EXERCISE OBJECTIVE — Your answer must be the line holding "C1: 1.5uF (GND, VS) -> 150nF (GND, VS)" followed by every later line through the end of the entries, exactly as written.

GIVEN INFORMATION —
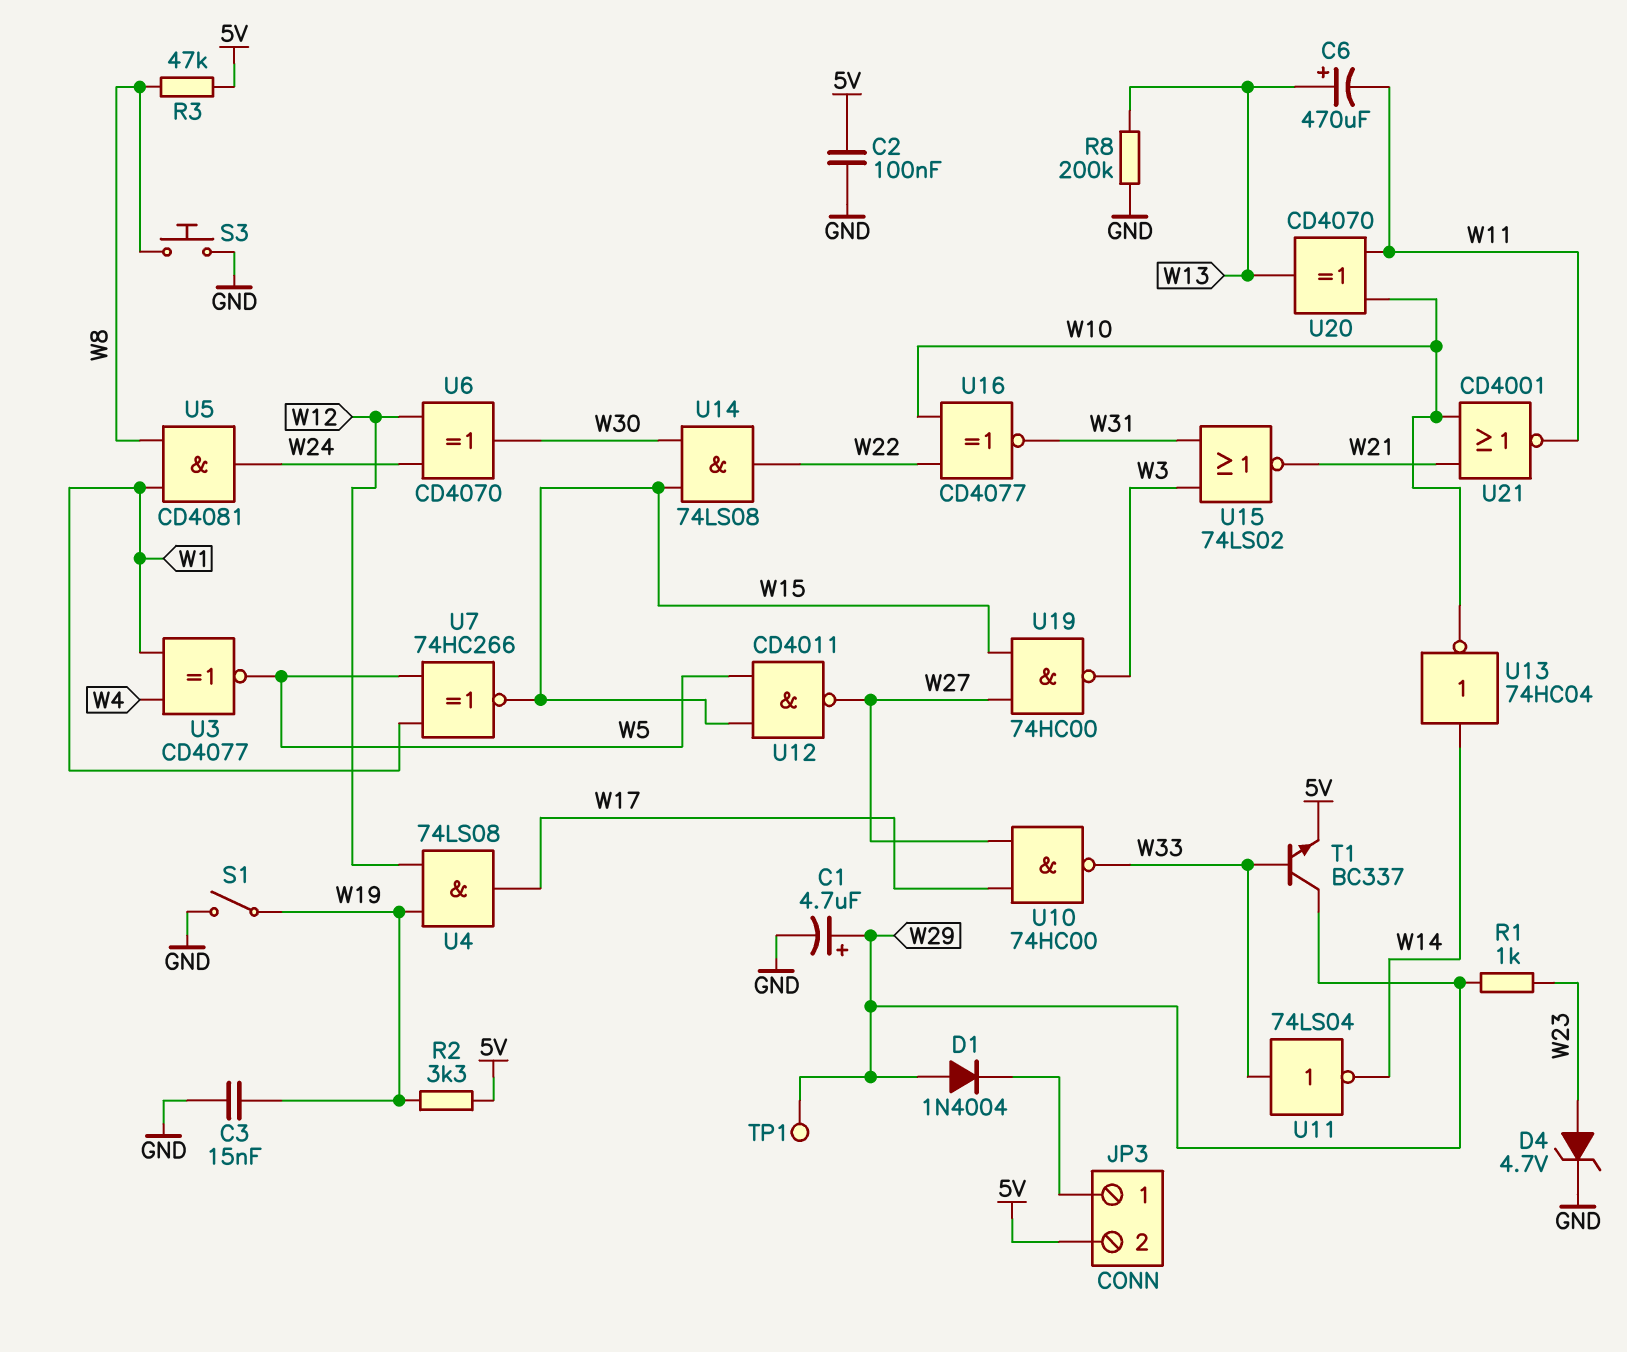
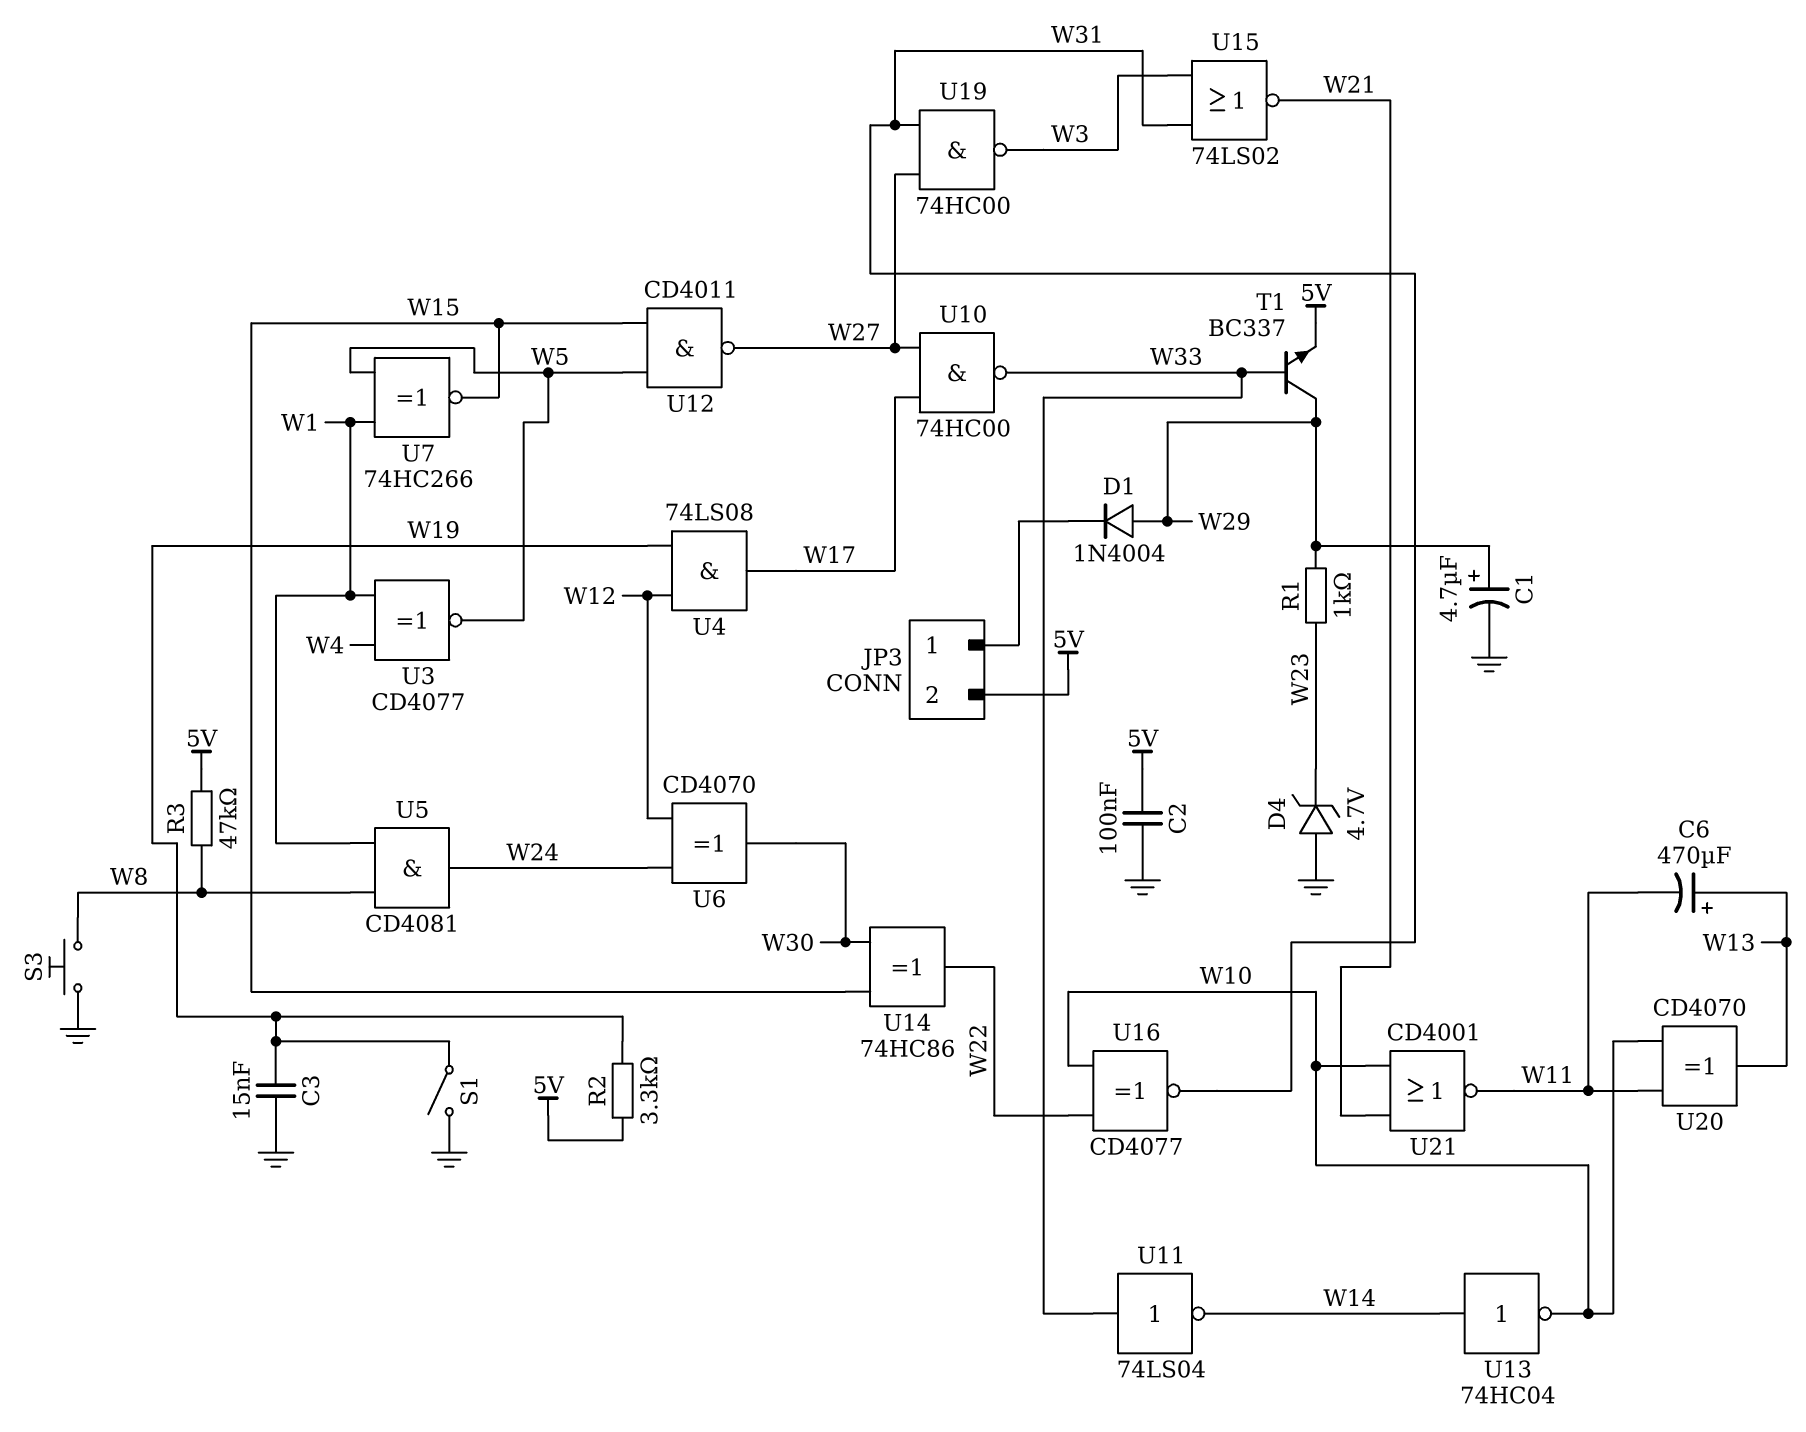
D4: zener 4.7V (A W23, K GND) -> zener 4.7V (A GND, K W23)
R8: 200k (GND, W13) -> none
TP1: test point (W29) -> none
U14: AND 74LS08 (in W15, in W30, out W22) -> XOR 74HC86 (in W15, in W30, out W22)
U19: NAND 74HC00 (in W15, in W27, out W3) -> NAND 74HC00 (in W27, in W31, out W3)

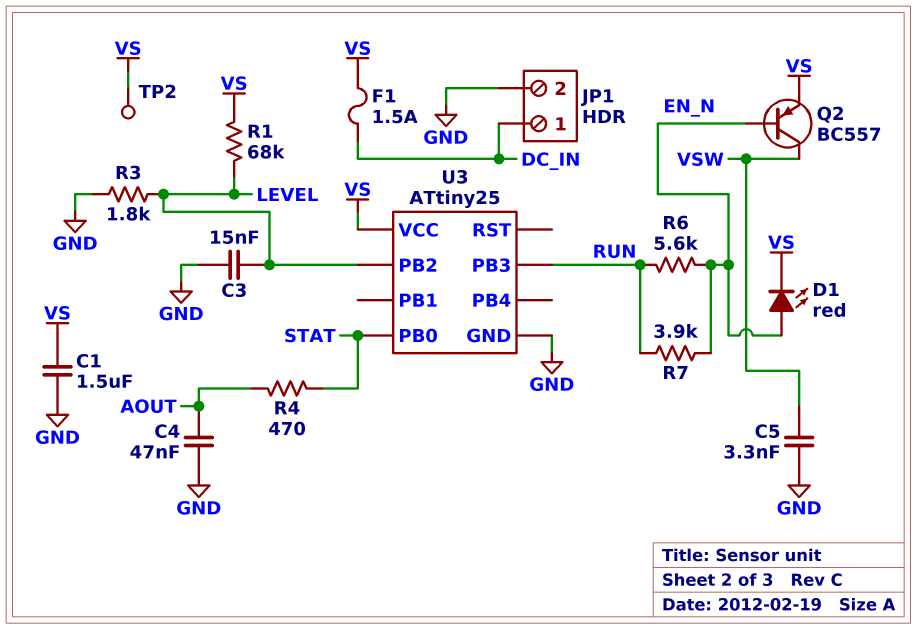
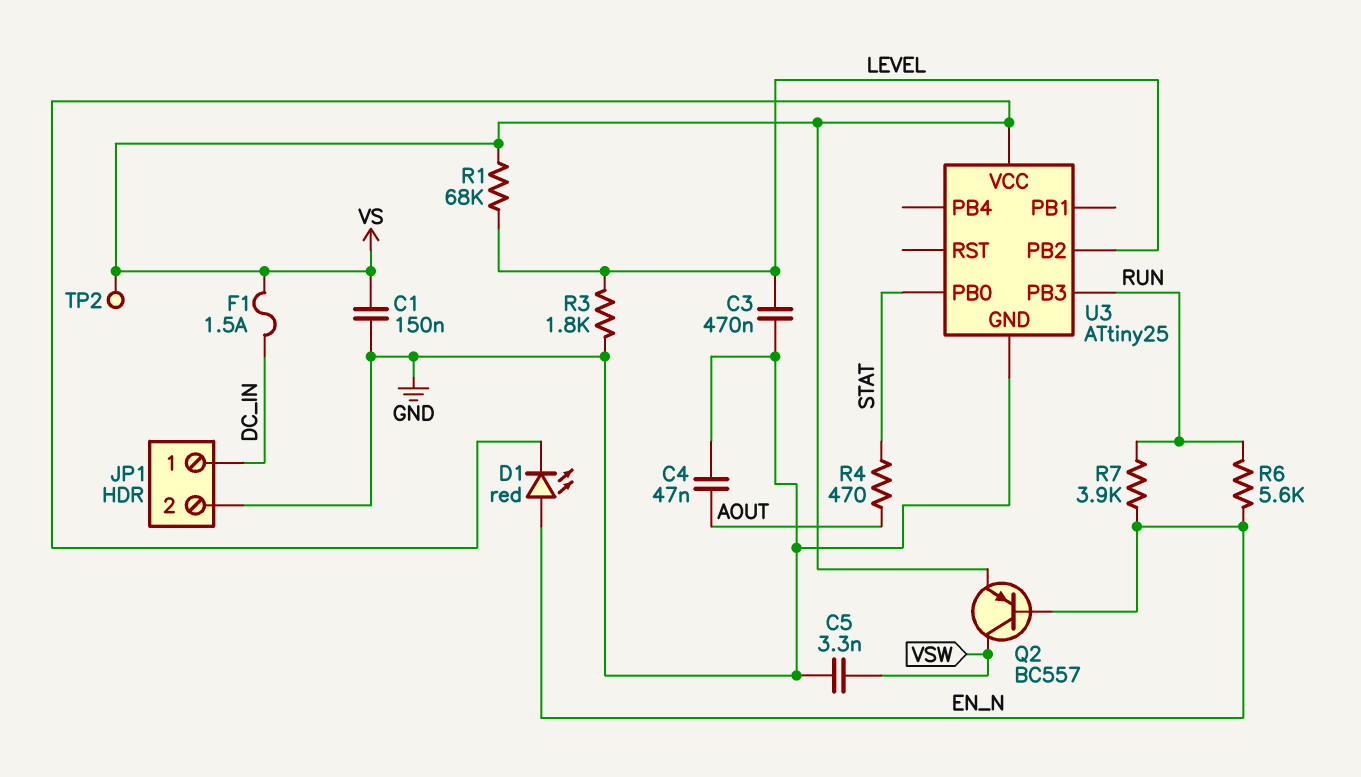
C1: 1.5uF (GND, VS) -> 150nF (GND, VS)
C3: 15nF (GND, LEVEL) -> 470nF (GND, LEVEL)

EXERCISE RESPONSE —
C1: 1.5uF (GND, VS) -> 150nF (GND, VS)
C3: 15nF (GND, LEVEL) -> 470nF (GND, LEVEL)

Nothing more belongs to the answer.